TASK MATERIAL
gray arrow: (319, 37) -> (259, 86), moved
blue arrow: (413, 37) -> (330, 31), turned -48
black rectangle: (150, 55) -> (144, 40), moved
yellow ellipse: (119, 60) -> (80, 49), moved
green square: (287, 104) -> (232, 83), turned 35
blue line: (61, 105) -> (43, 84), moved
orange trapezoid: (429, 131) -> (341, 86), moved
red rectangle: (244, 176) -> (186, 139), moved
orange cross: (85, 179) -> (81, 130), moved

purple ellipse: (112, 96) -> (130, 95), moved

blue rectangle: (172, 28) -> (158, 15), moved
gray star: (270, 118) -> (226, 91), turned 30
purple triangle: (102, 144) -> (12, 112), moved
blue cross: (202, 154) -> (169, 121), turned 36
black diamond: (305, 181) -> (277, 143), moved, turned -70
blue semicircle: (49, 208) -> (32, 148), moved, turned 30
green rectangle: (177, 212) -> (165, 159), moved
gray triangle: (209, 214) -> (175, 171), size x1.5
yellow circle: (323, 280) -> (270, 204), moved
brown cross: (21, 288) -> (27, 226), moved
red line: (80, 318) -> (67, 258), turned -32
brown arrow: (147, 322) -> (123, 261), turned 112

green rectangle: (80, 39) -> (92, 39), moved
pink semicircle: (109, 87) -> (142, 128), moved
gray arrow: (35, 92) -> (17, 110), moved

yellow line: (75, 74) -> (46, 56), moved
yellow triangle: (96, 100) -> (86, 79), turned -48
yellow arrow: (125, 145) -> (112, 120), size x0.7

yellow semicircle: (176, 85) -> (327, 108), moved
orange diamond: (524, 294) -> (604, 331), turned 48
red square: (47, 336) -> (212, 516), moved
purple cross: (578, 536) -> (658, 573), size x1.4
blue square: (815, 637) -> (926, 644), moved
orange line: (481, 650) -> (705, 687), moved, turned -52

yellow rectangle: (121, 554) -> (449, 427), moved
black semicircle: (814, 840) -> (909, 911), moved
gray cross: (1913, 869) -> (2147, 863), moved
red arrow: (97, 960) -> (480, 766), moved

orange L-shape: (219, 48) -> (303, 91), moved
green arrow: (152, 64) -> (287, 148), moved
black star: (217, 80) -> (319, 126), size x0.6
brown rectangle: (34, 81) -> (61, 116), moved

WHAT THE TASK ASKS
Please output the listing above exactly, every line included.

RESULT OF THE TASK
gray arrow: (319, 37) -> (259, 86), moved
blue arrow: (413, 37) -> (330, 31), turned -48
black rectangle: (150, 55) -> (144, 40), moved
yellow ellipse: (119, 60) -> (80, 49), moved
green square: (287, 104) -> (232, 83), turned 35
blue line: (61, 105) -> (43, 84), moved
orange trapezoid: (429, 131) -> (341, 86), moved
red rectangle: (244, 176) -> (186, 139), moved
orange cross: (85, 179) -> (81, 130), moved

purple ellipse: (112, 96) -> (130, 95), moved

blue rectangle: (172, 28) -> (158, 15), moved
gray star: (270, 118) -> (226, 91), turned 30
purple triangle: (102, 144) -> (12, 112), moved
blue cross: (202, 154) -> (169, 121), turned 36
black diamond: (305, 181) -> (277, 143), moved, turned -70
blue semicircle: (49, 208) -> (32, 148), moved, turned 30
green rectangle: (177, 212) -> (165, 159), moved
gray triangle: (209, 214) -> (175, 171), size x1.5
yellow circle: (323, 280) -> (270, 204), moved
brown cross: (21, 288) -> (27, 226), moved
red line: (80, 318) -> (67, 258), turned -32
brown arrow: (147, 322) -> (123, 261), turned 112

green rectangle: (80, 39) -> (92, 39), moved
pink semicircle: (109, 87) -> (142, 128), moved
gray arrow: (35, 92) -> (17, 110), moved

yellow line: (75, 74) -> (46, 56), moved
yellow triangle: (96, 100) -> (86, 79), turned -48
yellow arrow: (125, 145) -> (112, 120), size x0.7

yellow semicircle: (176, 85) -> (327, 108), moved
orange diamond: (524, 294) -> (604, 331), turned 48
red square: (47, 336) -> (212, 516), moved
purple cross: (578, 536) -> (658, 573), size x1.4
blue square: (815, 637) -> (926, 644), moved
orange line: (481, 650) -> (705, 687), moved, turned -52

yellow rectangle: (121, 554) -> (449, 427), moved
black semicircle: (814, 840) -> (909, 911), moved
gray cross: (1913, 869) -> (2147, 863), moved
red arrow: (97, 960) -> (480, 766), moved

orange L-shape: (219, 48) -> (303, 91), moved
green arrow: (152, 64) -> (287, 148), moved
black star: (217, 80) -> (319, 126), size x0.6
brown rectangle: (34, 81) -> (61, 116), moved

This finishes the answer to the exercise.